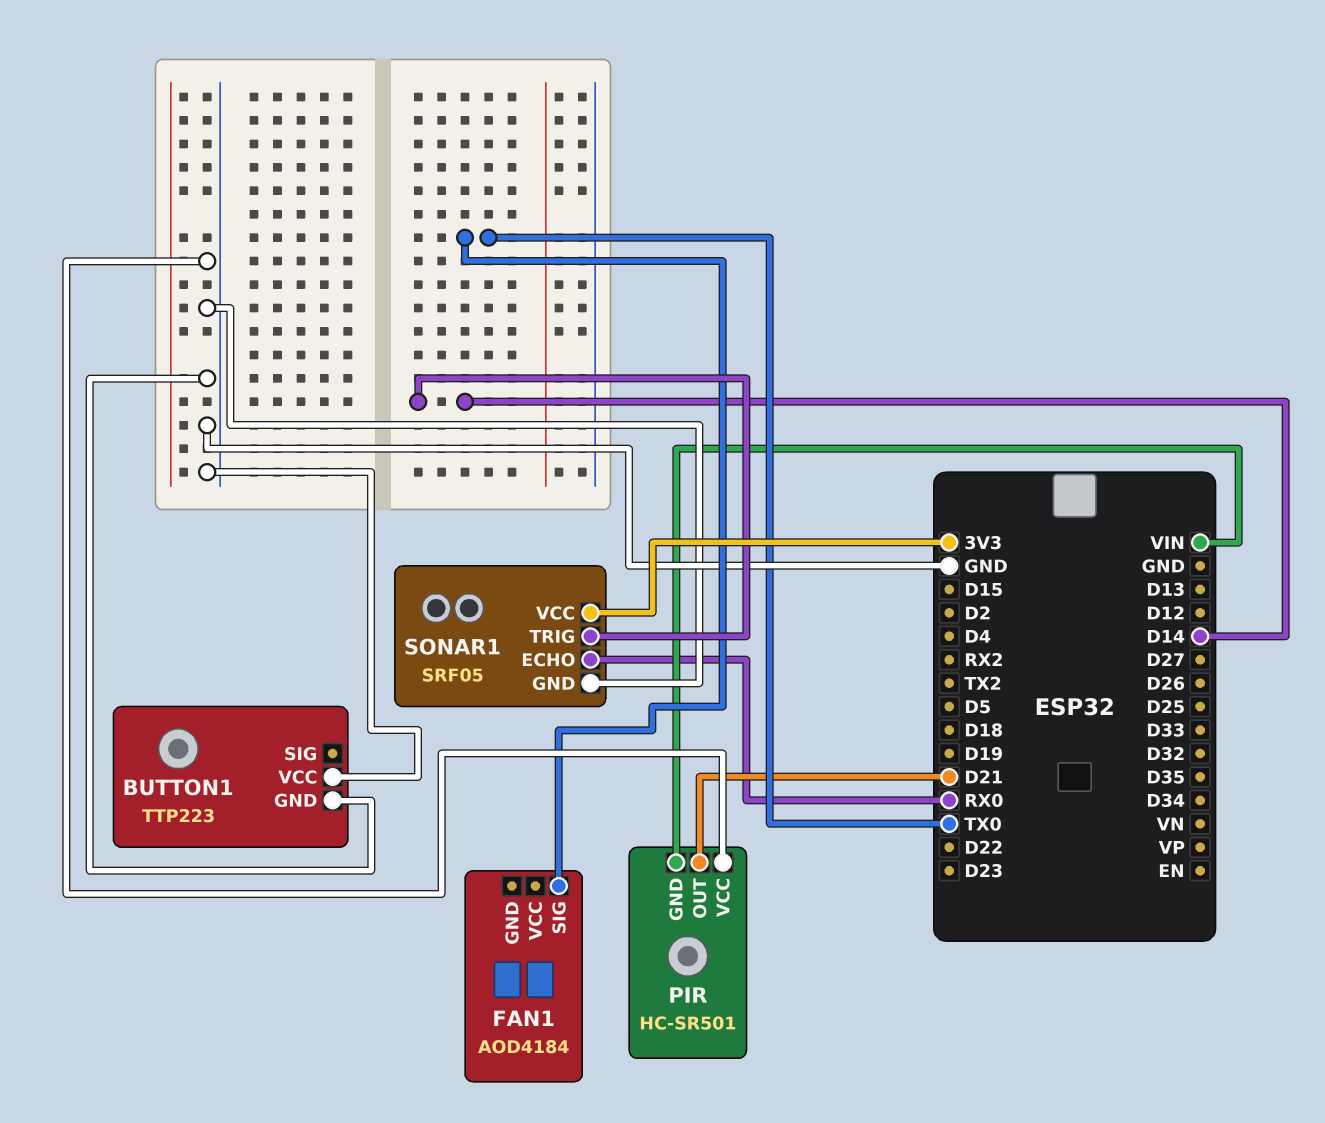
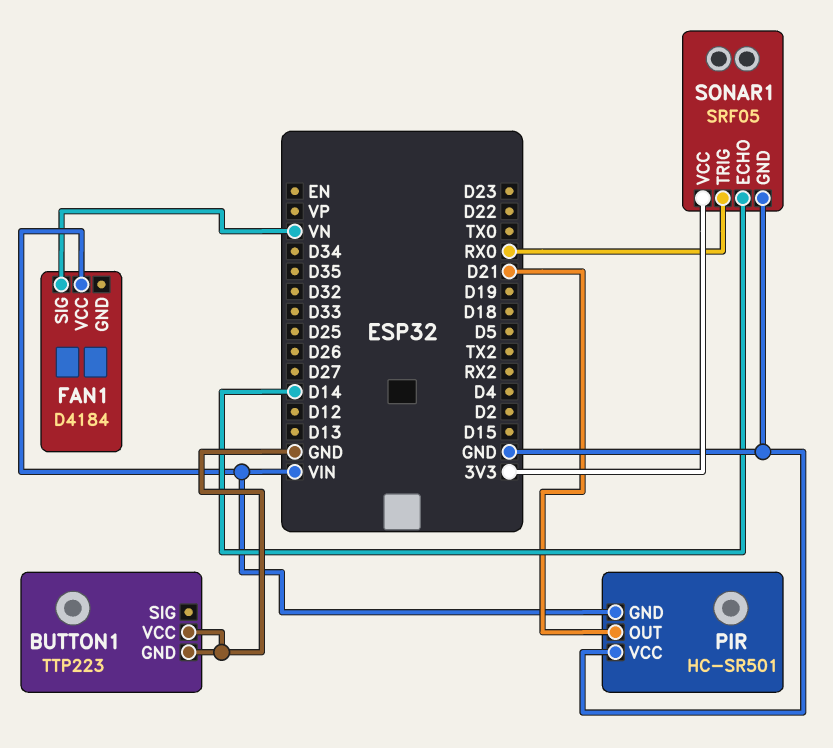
FAN1: AOD4184 -> D4184
FAN1 pin SIG: TX0 -> VN
FAN1 pin VCC: none -> VIN
SONAR1 pin ECHO: RX0 -> D14
SONAR1 pin TRIG: D14 -> RX0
- - - - -
TASK TO CARRY OUT
Retype the full listing above precisely. Exclude each picture you find in it.

YOUR SOLUTION
FAN1: AOD4184 -> D4184
FAN1 pin SIG: TX0 -> VN
FAN1 pin VCC: none -> VIN
SONAR1 pin ECHO: RX0 -> D14
SONAR1 pin TRIG: D14 -> RX0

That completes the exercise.